=== Section Start ===

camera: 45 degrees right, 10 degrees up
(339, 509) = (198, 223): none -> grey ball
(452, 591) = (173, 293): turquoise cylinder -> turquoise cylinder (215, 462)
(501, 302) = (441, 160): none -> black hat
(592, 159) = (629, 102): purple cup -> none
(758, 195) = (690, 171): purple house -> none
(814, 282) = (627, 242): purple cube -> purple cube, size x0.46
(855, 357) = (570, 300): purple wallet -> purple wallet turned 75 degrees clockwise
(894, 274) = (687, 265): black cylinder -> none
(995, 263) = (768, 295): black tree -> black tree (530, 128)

=== Section End ===
=== Section Start ===

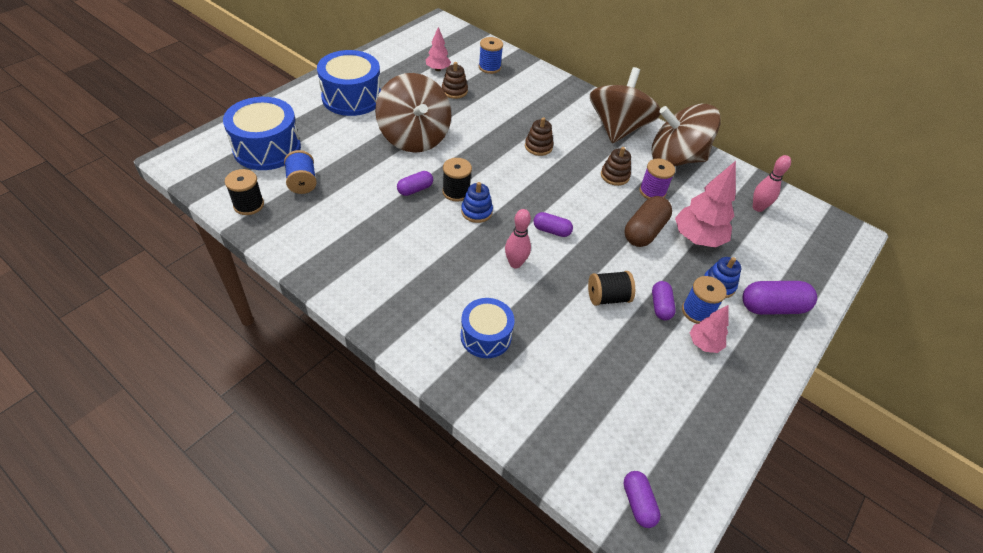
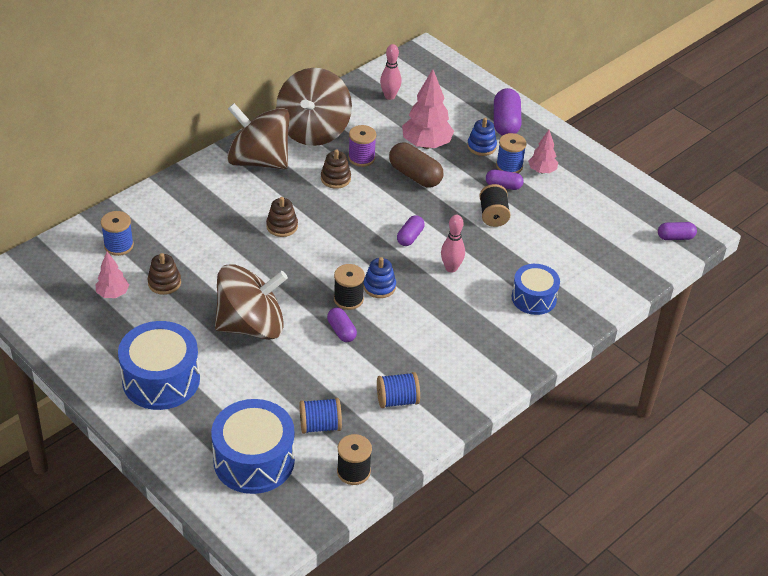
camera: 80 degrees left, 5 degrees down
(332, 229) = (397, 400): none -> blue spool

=== Section End ===

→ **Exercise requirements**: Retype exactly the span of lines from the one with "(452, 591) = (173, 293): turquoise" through the one with "(995, 263) = (768, 295): black"; include both ends and omit the rest of the material.

→ **Task answer**:
(452, 591) = (173, 293): turquoise cylinder -> turquoise cylinder (215, 462)
(501, 302) = (441, 160): none -> black hat
(592, 159) = (629, 102): purple cup -> none
(758, 195) = (690, 171): purple house -> none
(814, 282) = (627, 242): purple cube -> purple cube, size x0.46
(855, 357) = (570, 300): purple wallet -> purple wallet turned 75 degrees clockwise
(894, 274) = (687, 265): black cylinder -> none
(995, 263) = (768, 295): black tree -> black tree (530, 128)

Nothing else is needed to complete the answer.